*** Extracted information

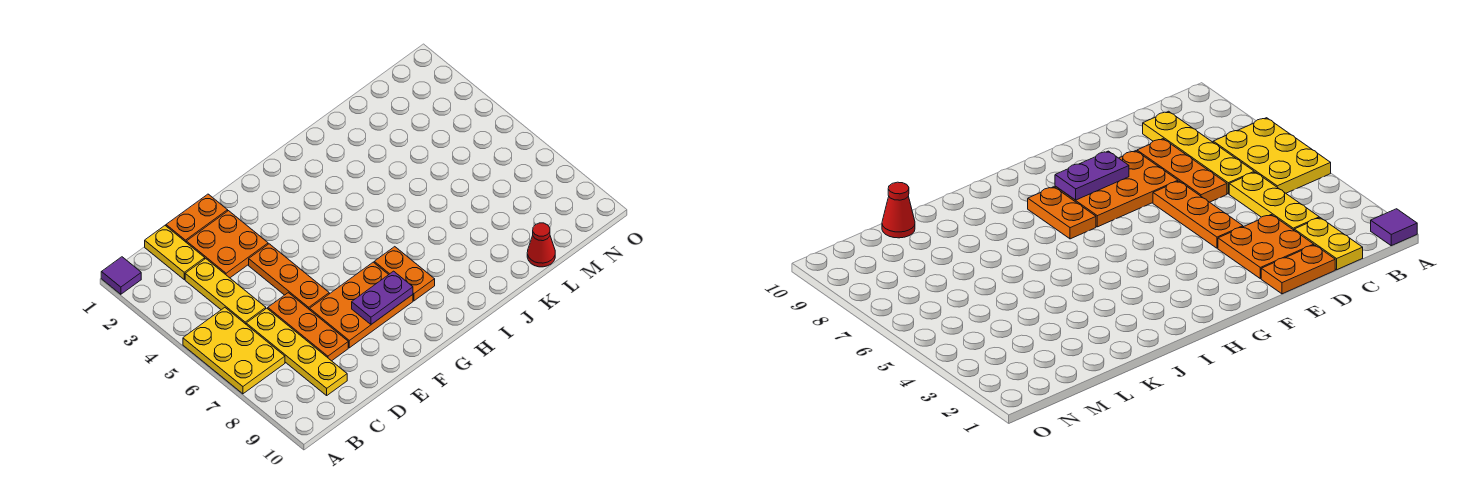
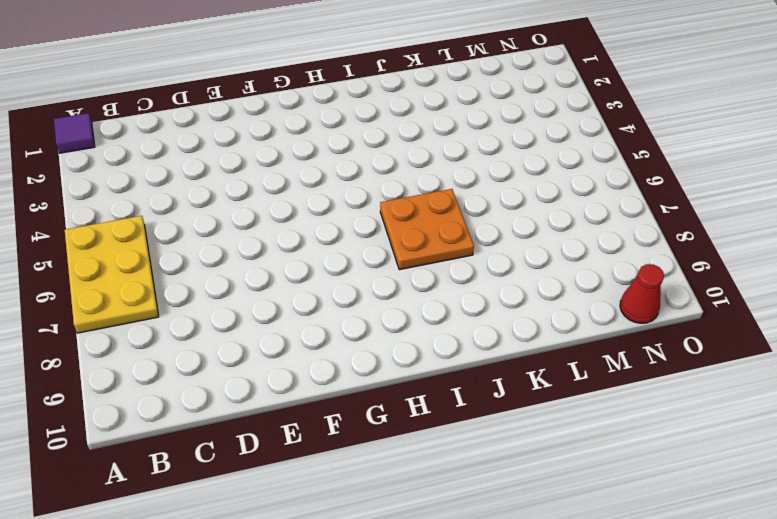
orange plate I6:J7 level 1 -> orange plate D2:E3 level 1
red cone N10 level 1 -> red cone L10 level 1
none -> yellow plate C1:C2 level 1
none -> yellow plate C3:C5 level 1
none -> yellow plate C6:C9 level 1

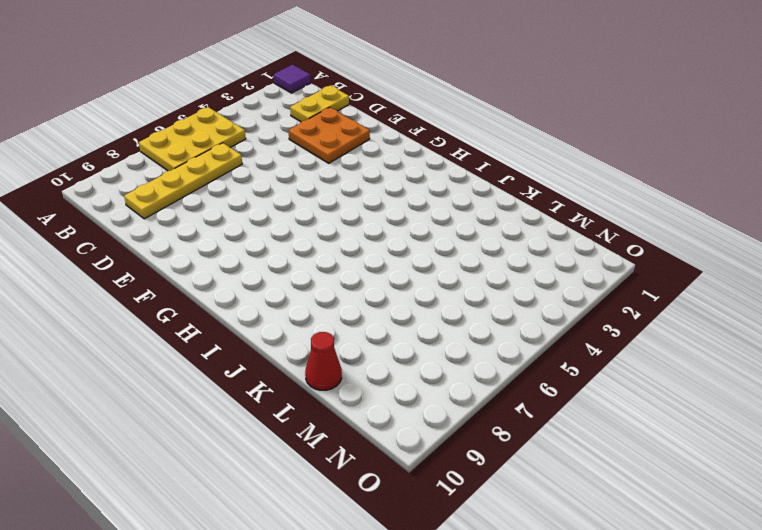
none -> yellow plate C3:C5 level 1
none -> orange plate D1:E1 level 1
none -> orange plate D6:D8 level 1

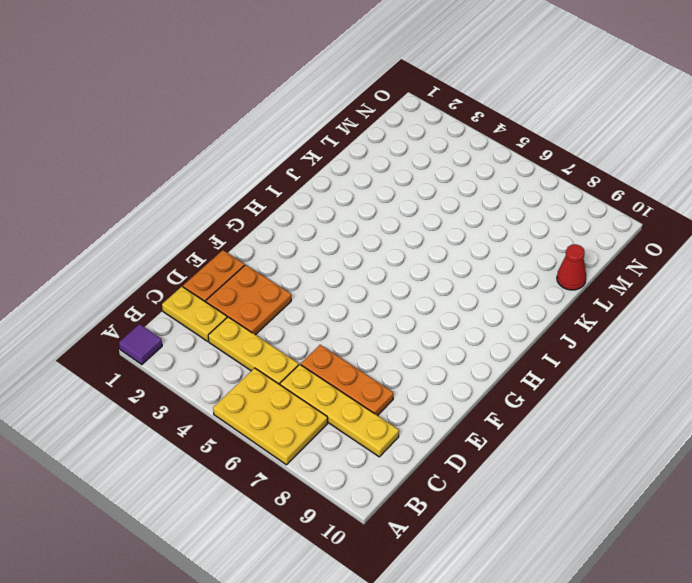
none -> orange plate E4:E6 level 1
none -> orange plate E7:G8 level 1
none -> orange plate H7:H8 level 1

******
*** Extracted information

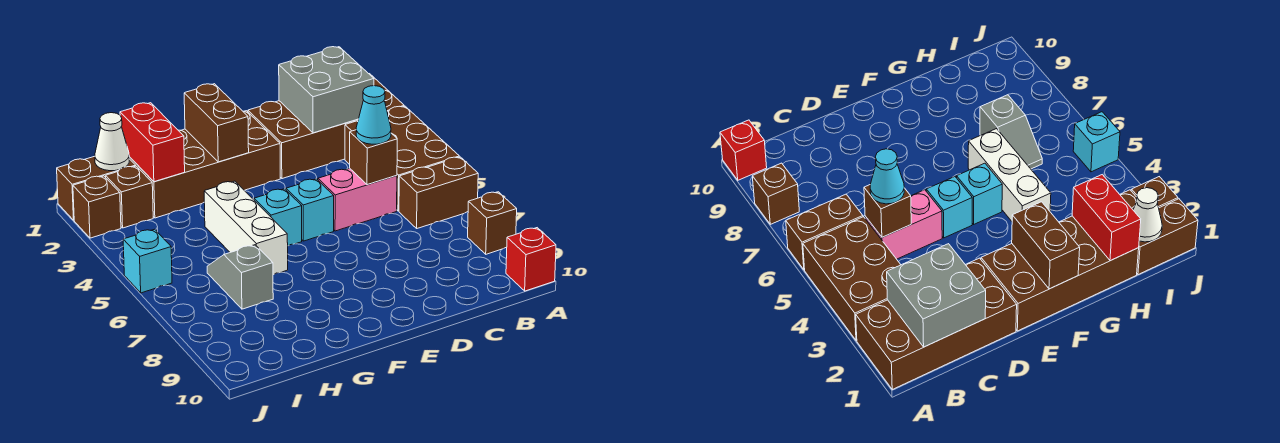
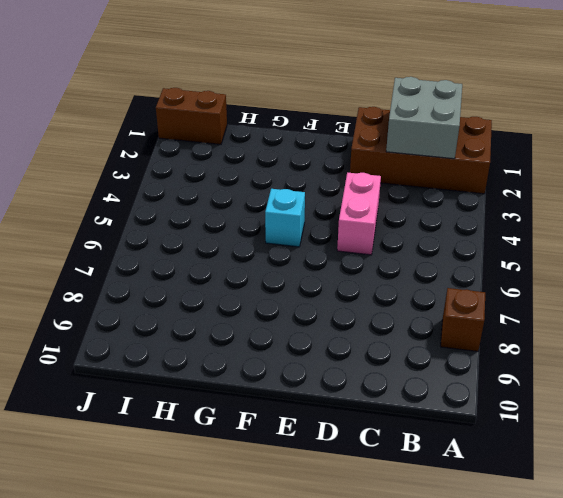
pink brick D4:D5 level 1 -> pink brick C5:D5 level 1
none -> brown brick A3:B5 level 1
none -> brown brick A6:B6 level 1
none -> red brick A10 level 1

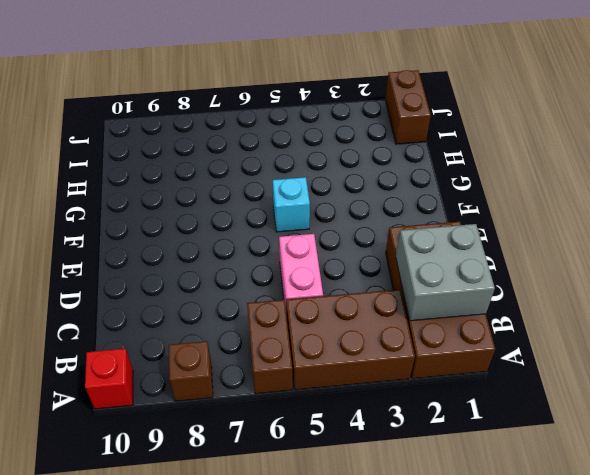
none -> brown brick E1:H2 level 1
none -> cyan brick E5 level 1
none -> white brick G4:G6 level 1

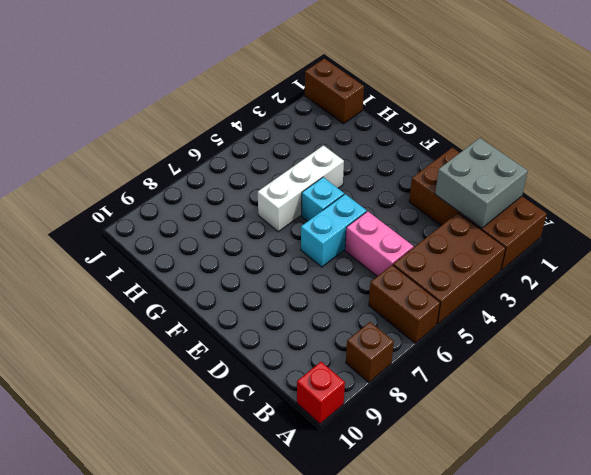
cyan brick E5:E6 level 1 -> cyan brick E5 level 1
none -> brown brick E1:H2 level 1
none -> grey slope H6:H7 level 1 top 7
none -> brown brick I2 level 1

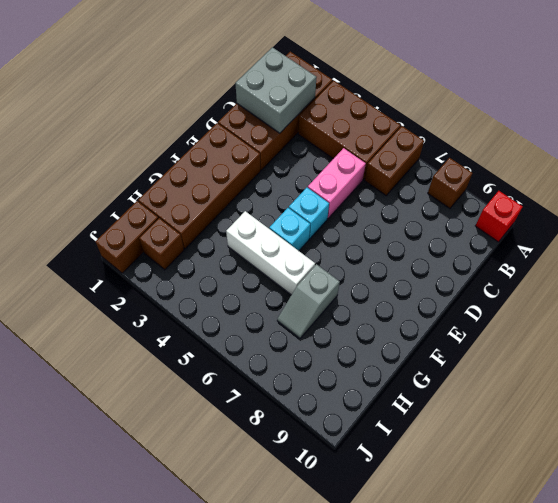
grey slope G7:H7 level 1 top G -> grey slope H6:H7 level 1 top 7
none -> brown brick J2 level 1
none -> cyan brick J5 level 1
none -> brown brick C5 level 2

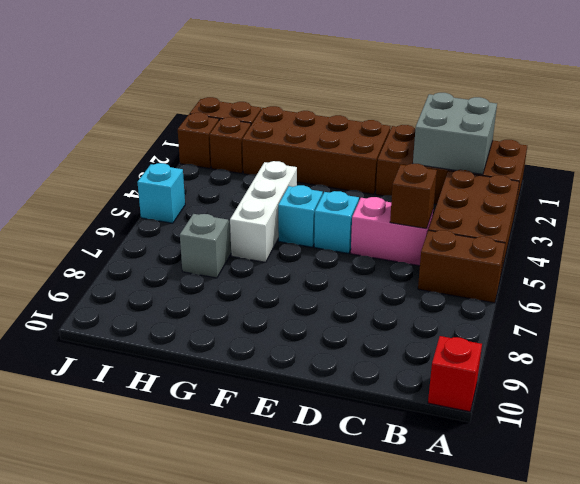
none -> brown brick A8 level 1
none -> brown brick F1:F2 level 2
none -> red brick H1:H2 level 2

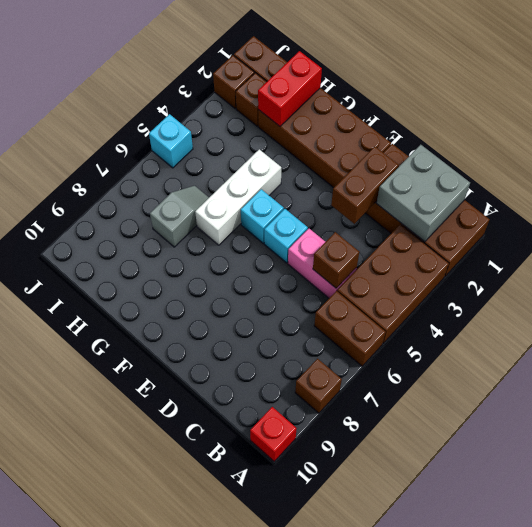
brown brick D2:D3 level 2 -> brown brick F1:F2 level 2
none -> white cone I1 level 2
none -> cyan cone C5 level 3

******
*** Extracted information

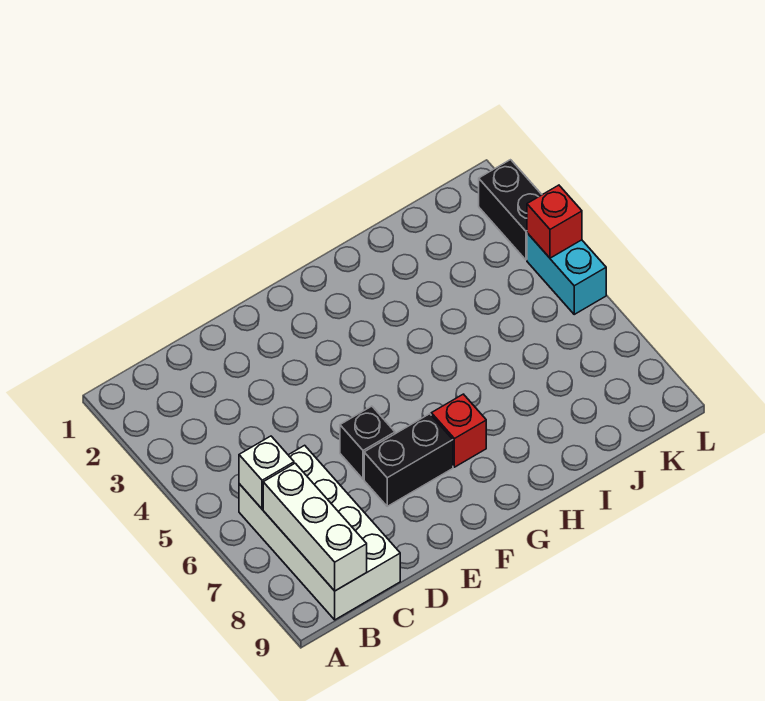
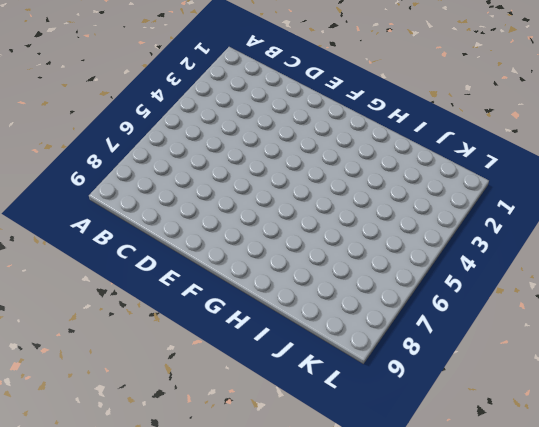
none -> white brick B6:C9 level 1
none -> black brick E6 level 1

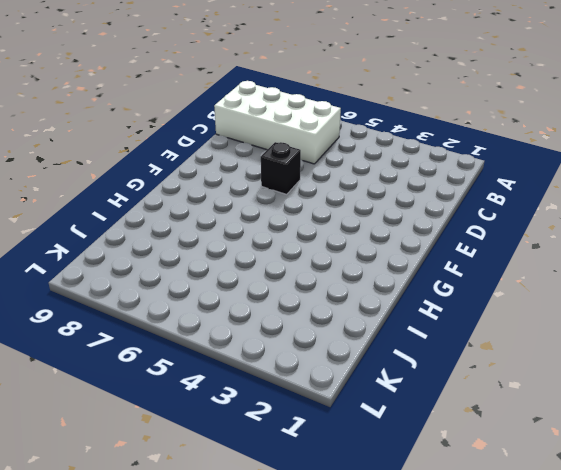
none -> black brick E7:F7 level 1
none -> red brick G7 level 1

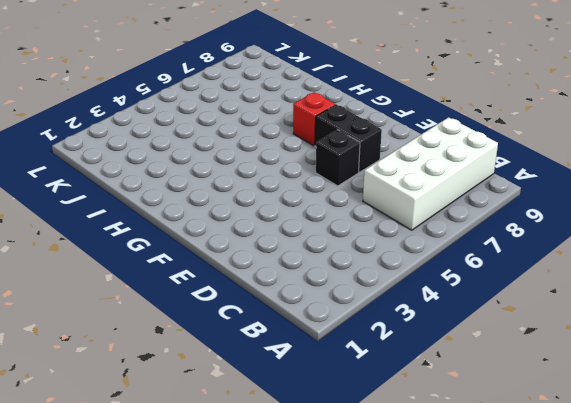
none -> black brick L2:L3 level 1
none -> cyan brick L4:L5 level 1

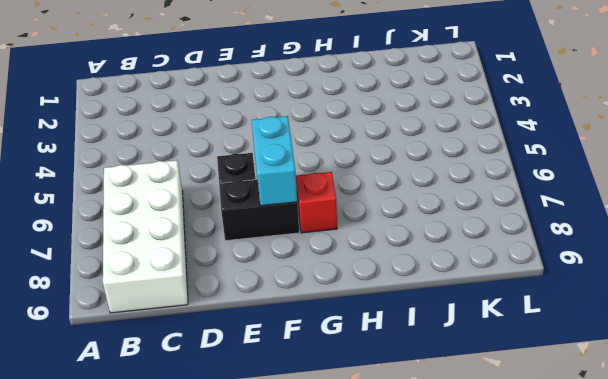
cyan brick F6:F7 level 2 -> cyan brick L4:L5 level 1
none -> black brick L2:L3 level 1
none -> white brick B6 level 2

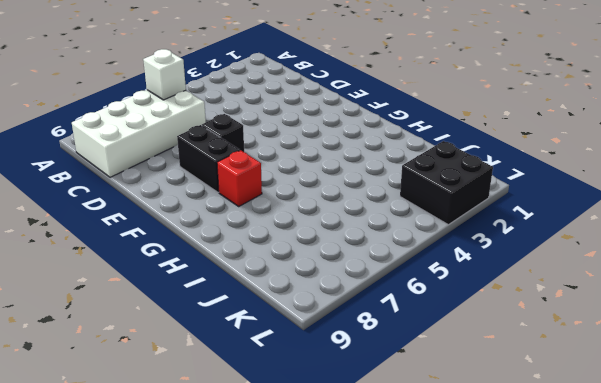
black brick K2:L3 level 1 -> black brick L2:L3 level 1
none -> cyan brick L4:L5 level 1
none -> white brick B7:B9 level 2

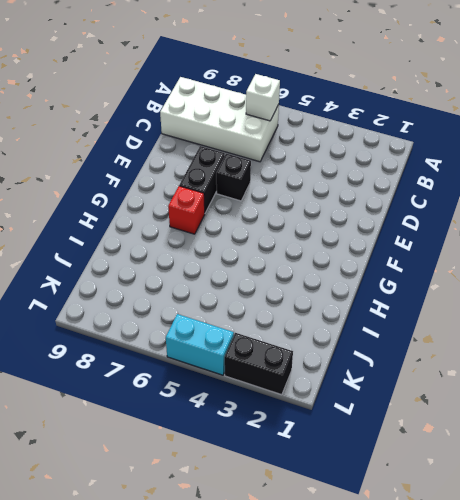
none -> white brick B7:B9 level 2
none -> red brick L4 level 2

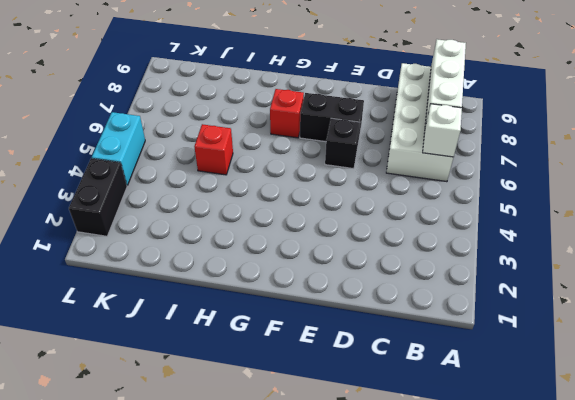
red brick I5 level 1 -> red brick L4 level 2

******

» **Activity**
Copy nothing but the lines above that run from the one with "orange plate I6:J7" to the one with "none -> orange plate H7:H8 level 1", ends included; pictures stay out.

» **Output of the exercise**
orange plate I6:J7 level 1 -> orange plate D2:E3 level 1
red cone N10 level 1 -> red cone L10 level 1
none -> yellow plate C1:C2 level 1
none -> yellow plate C3:C5 level 1
none -> yellow plate C6:C9 level 1

none -> yellow plate C3:C5 level 1
none -> orange plate D1:E1 level 1
none -> orange plate D6:D8 level 1

none -> orange plate E4:E6 level 1
none -> orange plate E7:G8 level 1
none -> orange plate H7:H8 level 1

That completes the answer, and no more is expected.